The task:
Nothing is needed except the lines below that run from the one with "Orfa: [129,372,170,413] ->" through the one with "total.csv: [852,587,884,628] ->", repeated exactly.

Data to examine:
****************************************

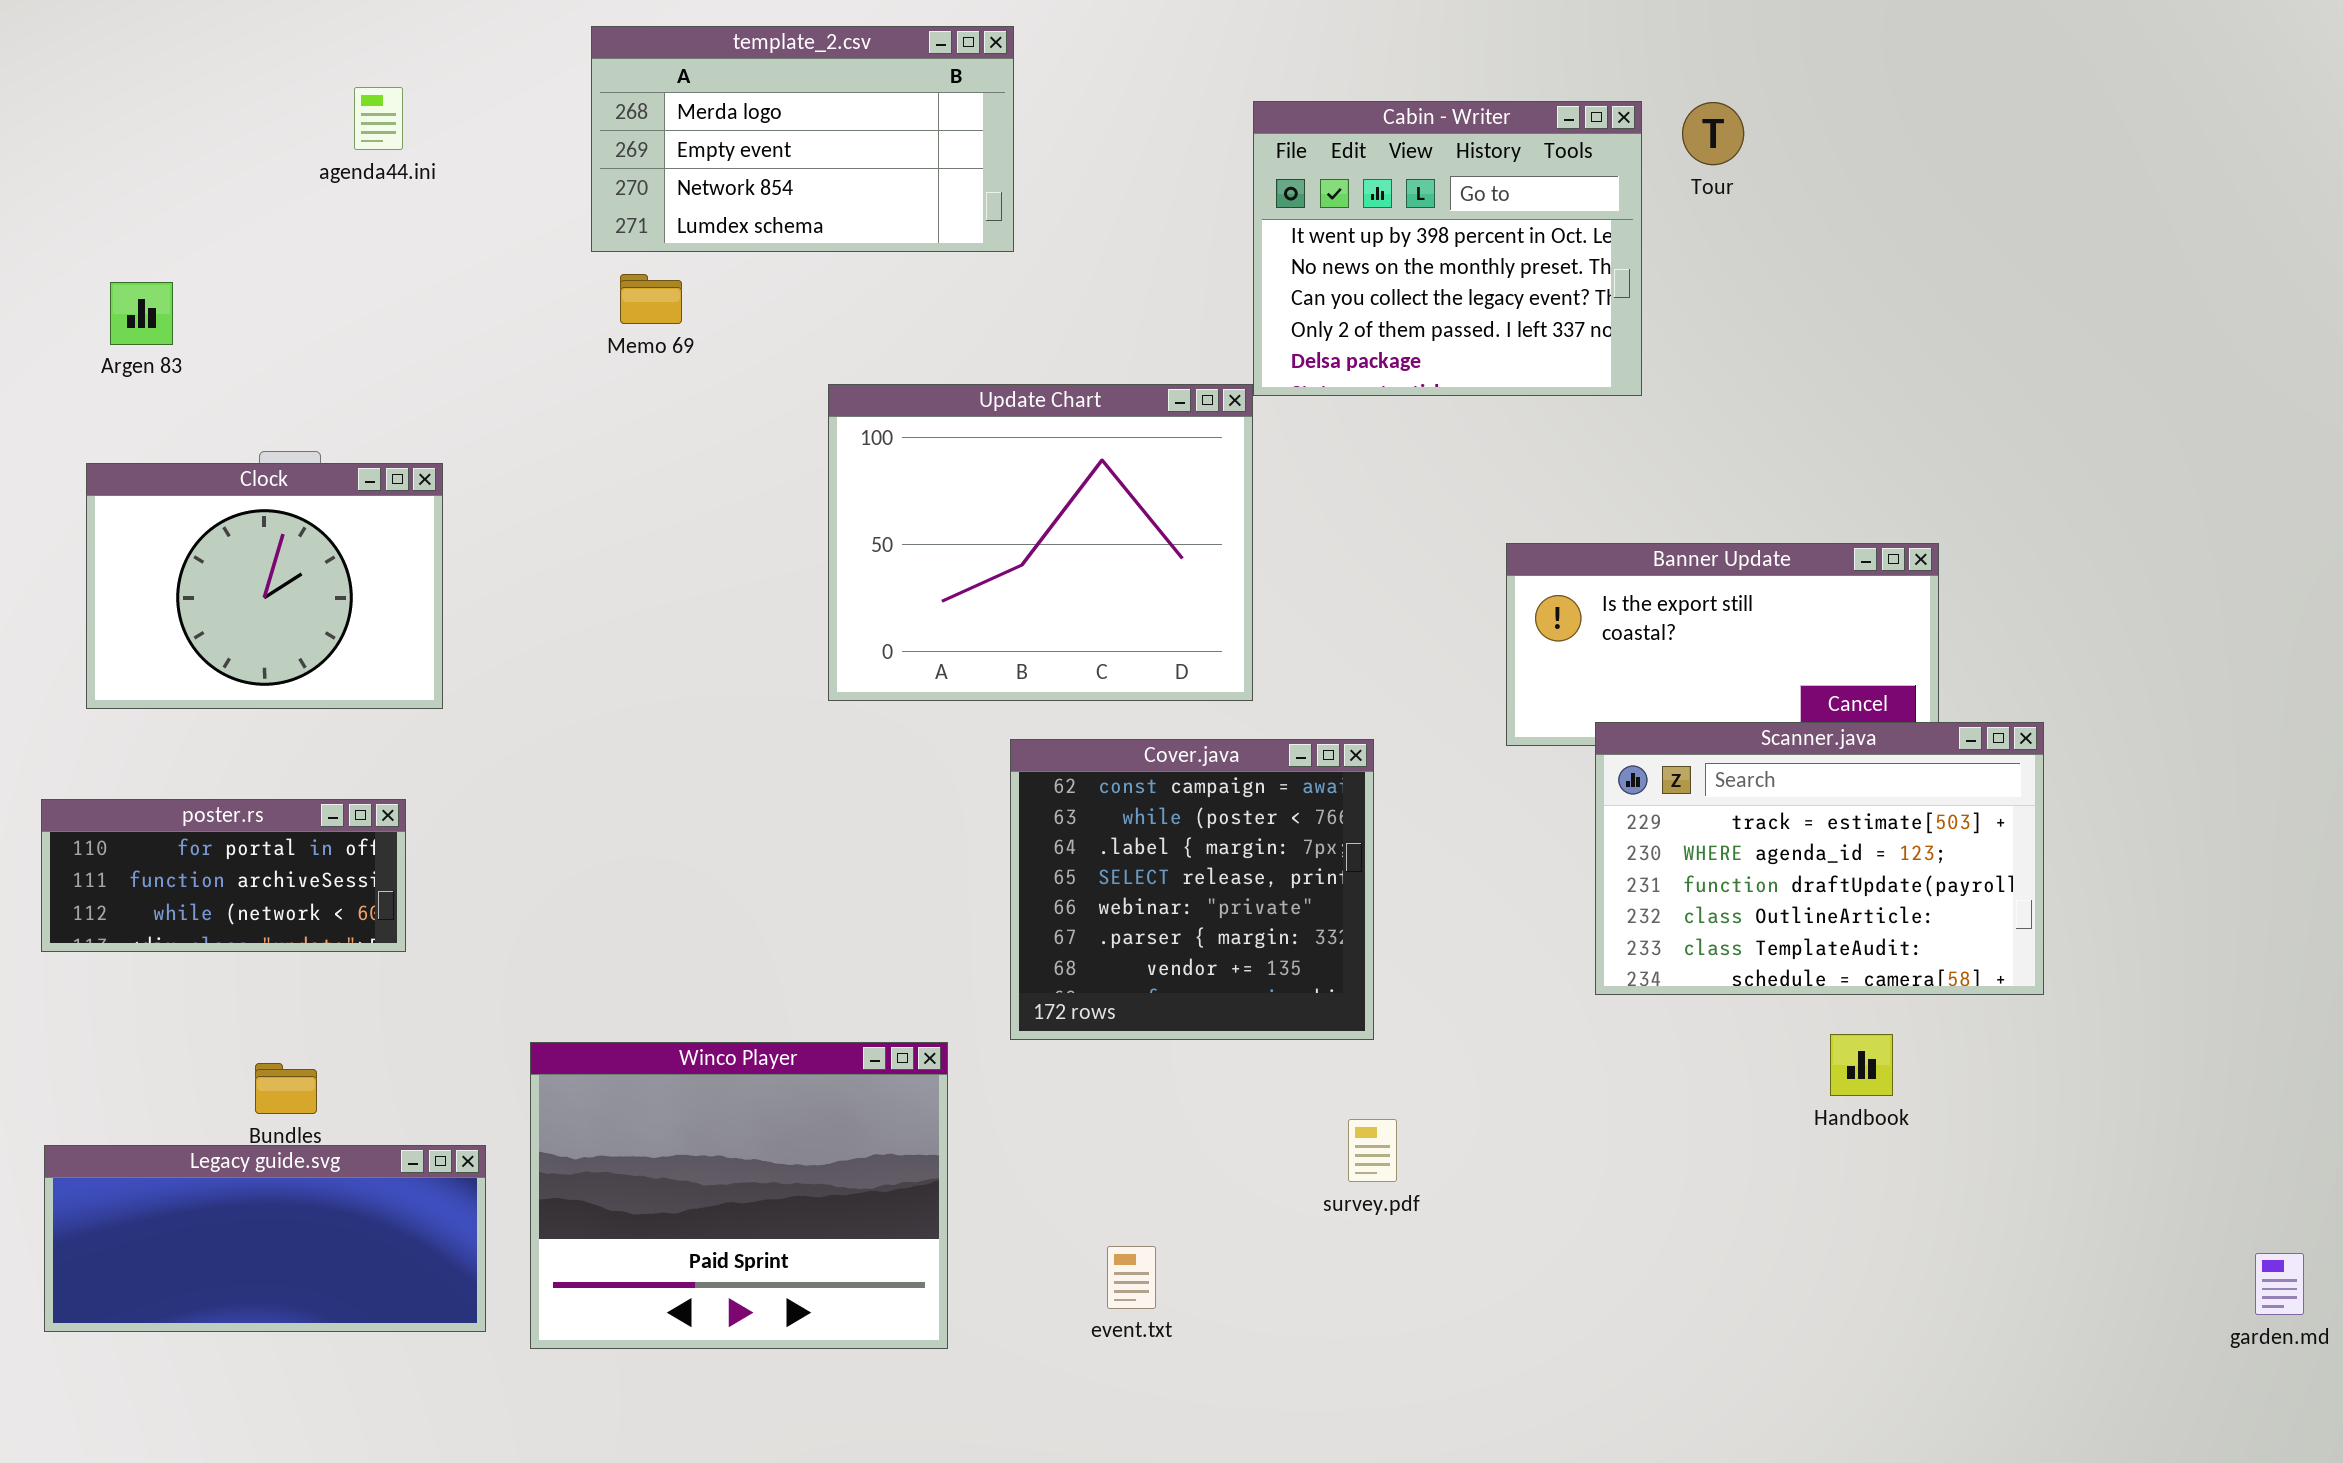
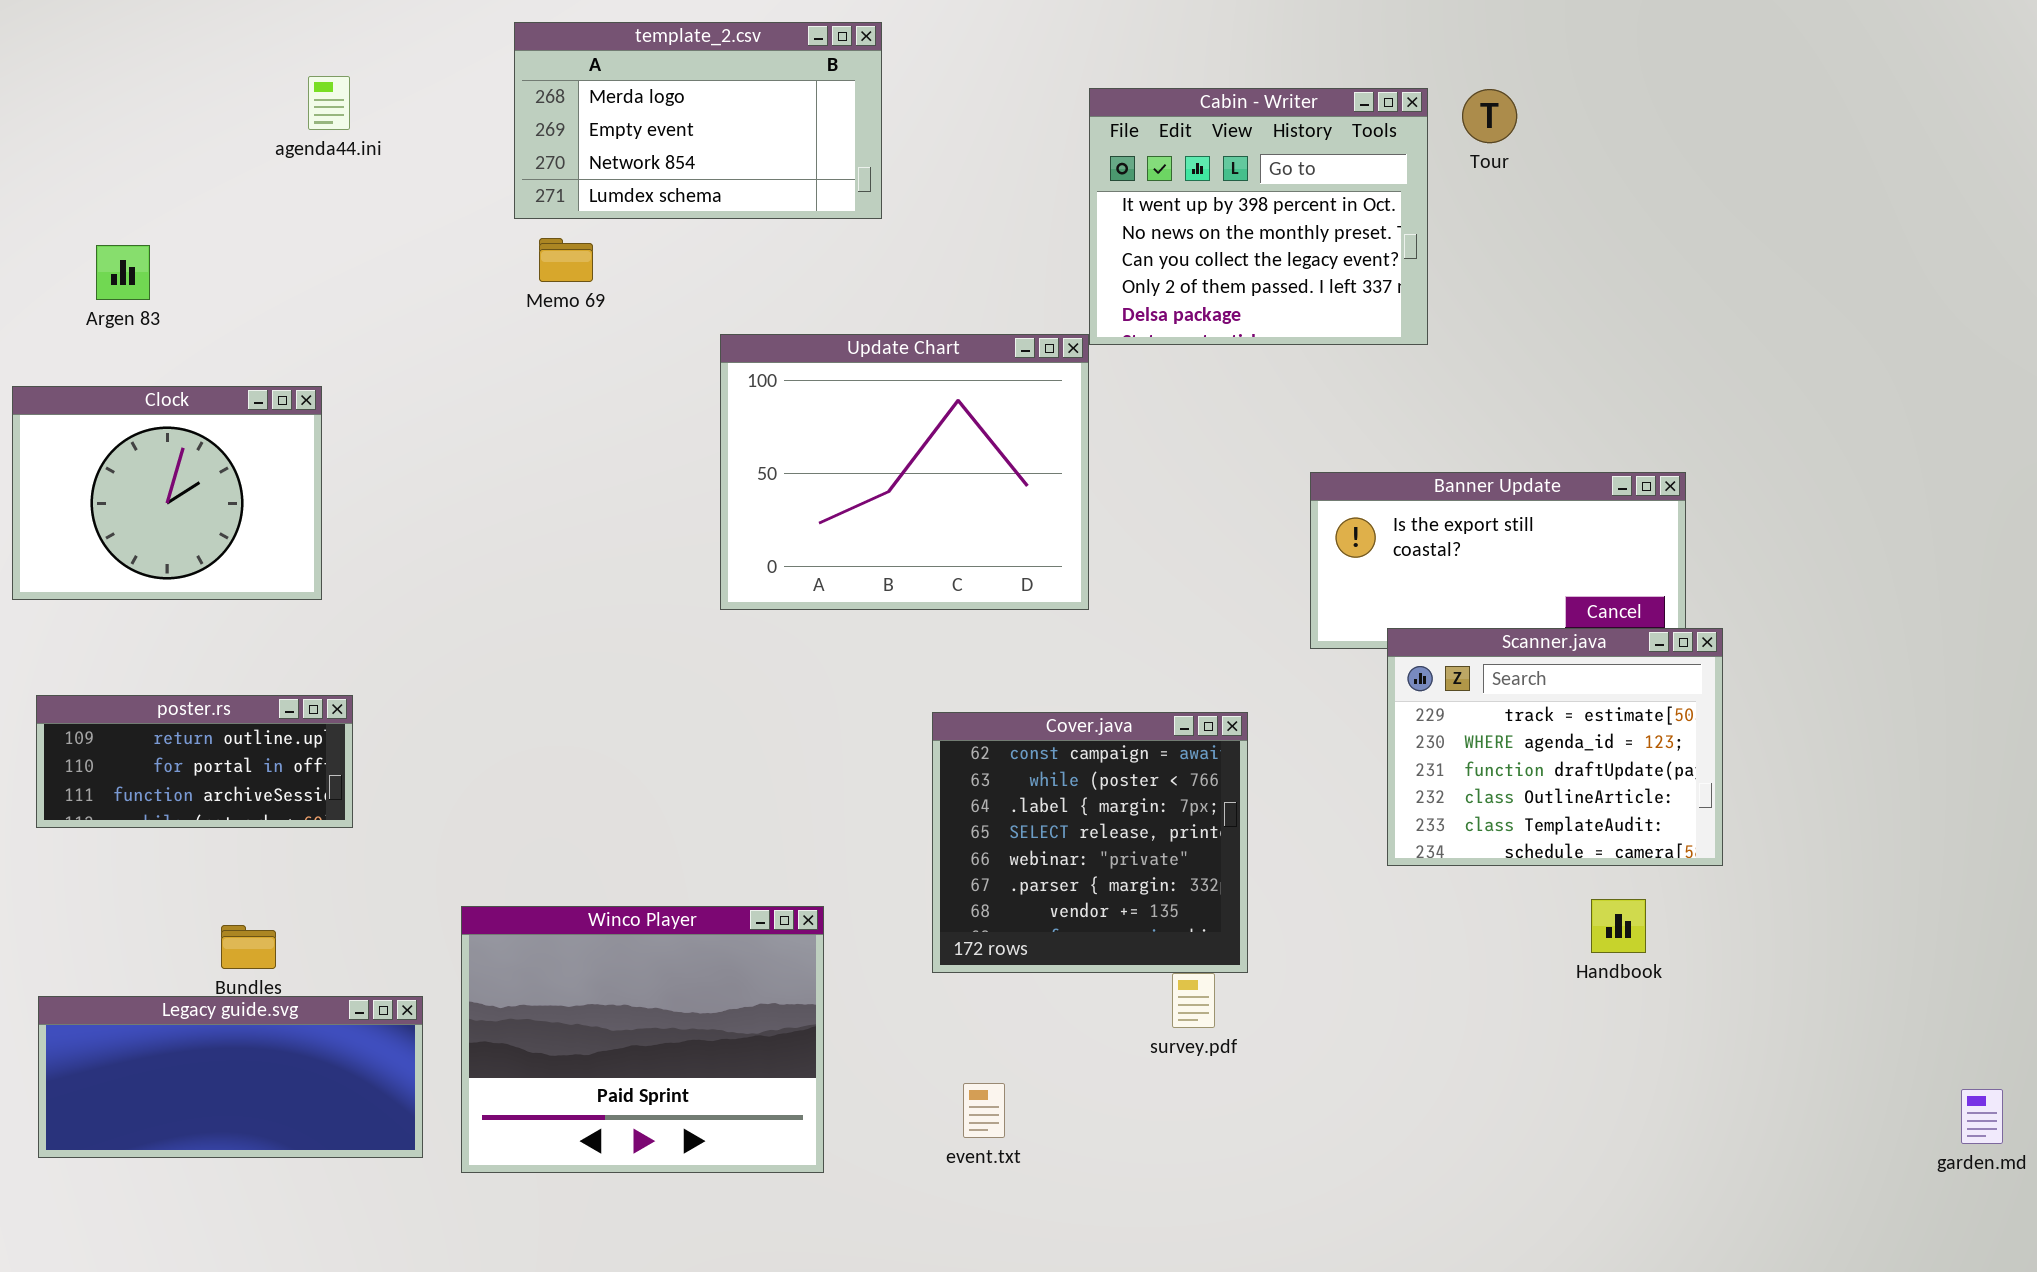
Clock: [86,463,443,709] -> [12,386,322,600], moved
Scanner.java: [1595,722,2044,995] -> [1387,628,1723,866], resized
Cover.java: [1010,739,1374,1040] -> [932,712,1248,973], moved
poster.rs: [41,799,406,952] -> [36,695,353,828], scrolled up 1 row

****************************************

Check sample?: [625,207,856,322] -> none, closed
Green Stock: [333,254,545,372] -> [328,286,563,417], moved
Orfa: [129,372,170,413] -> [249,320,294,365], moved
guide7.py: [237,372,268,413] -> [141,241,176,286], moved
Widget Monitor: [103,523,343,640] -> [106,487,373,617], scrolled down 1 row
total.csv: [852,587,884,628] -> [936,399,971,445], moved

****************************************

Response area:
Orfa: [129,372,170,413] -> [249,320,294,365], moved
guide7.py: [237,372,268,413] -> [141,241,176,286], moved
Widget Monitor: [103,523,343,640] -> [106,487,373,617], scrolled down 1 row
total.csv: [852,587,884,628] -> [936,399,971,445], moved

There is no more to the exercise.